* **THE TASK**
Whenever the word "star" shows up in a line of the data, copy that line.

* **THE DATA**
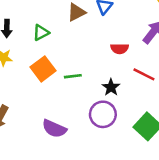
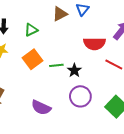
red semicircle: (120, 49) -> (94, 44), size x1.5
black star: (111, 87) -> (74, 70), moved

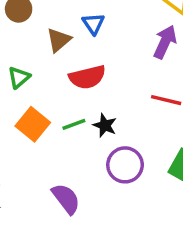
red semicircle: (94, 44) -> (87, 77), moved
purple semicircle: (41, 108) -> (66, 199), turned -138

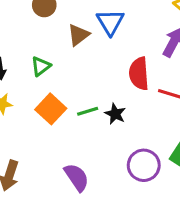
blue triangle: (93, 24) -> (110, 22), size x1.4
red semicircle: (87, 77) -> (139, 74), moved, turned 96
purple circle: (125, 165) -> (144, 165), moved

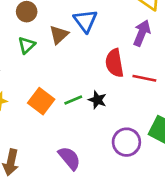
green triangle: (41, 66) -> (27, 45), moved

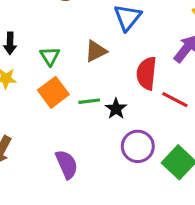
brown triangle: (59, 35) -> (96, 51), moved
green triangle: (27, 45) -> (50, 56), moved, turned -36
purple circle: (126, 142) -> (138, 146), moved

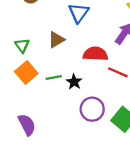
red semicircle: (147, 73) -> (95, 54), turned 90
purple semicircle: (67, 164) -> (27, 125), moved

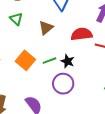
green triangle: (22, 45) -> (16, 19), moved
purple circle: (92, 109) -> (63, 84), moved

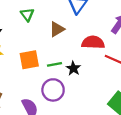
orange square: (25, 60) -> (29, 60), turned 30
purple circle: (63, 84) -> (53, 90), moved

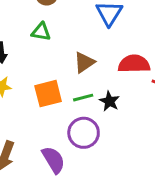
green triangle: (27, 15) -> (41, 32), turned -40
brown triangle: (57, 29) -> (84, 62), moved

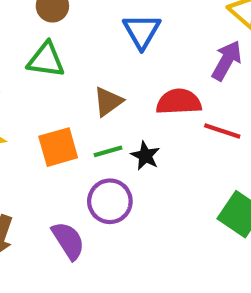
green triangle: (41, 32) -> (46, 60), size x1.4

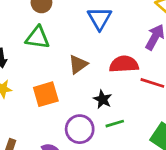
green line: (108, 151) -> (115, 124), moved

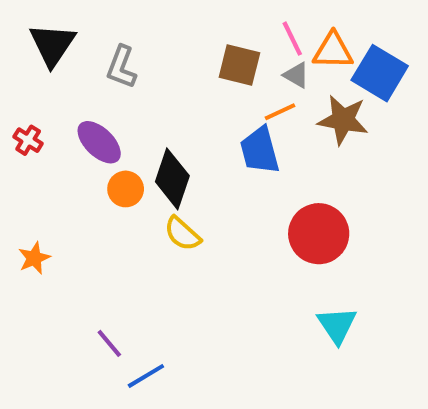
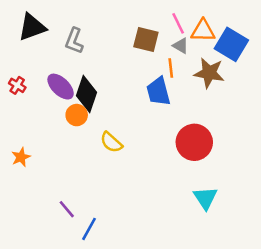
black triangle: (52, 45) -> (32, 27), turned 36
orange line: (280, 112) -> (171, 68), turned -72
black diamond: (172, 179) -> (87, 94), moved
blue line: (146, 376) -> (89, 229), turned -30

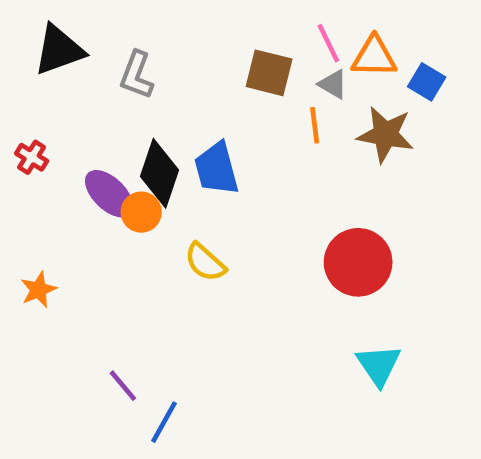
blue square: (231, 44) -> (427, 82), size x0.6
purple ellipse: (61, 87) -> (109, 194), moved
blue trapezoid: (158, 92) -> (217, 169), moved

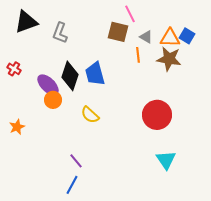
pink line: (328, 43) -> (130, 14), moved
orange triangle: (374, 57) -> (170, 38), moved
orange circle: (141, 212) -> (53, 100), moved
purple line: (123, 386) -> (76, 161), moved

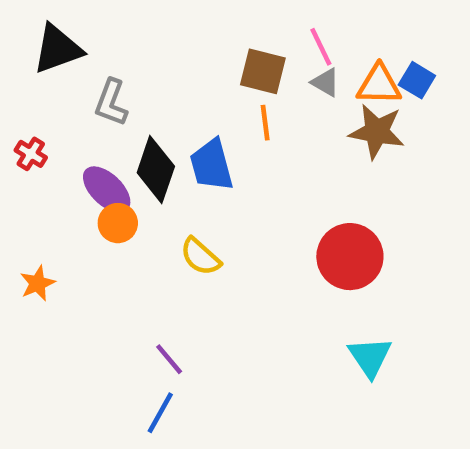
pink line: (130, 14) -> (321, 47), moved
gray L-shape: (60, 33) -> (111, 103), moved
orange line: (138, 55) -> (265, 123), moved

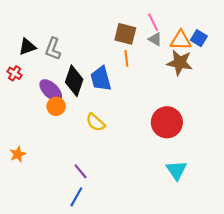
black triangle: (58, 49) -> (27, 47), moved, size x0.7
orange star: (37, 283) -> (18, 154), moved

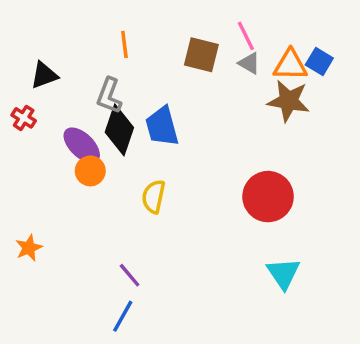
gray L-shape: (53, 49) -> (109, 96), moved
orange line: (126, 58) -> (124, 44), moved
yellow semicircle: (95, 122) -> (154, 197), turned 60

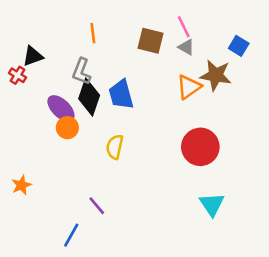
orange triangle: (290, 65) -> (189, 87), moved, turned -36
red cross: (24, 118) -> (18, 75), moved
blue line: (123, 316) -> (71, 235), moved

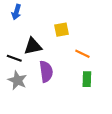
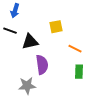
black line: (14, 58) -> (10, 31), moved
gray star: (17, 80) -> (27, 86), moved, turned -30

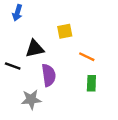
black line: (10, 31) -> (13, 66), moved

* * *

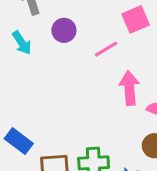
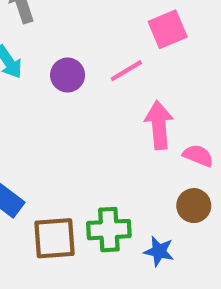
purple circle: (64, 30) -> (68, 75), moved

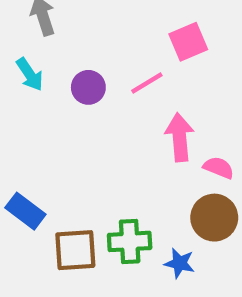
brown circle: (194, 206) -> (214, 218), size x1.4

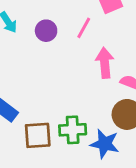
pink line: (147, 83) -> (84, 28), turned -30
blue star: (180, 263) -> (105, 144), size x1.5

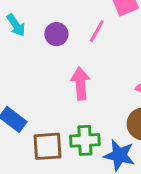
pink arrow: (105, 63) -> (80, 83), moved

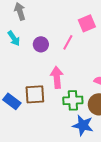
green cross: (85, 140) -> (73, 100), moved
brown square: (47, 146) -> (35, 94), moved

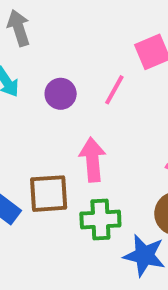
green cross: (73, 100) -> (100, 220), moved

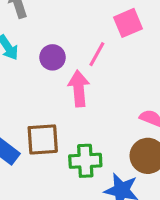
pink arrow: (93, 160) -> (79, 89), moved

* **SOLUTION TO THE PROBLEM**
black star: (111, 87) -> (74, 70), moved
orange star: (37, 283) -> (18, 154), moved
gray star: (17, 80) -> (27, 86), moved, turned -30
blue star: (180, 263) -> (105, 144), size x1.5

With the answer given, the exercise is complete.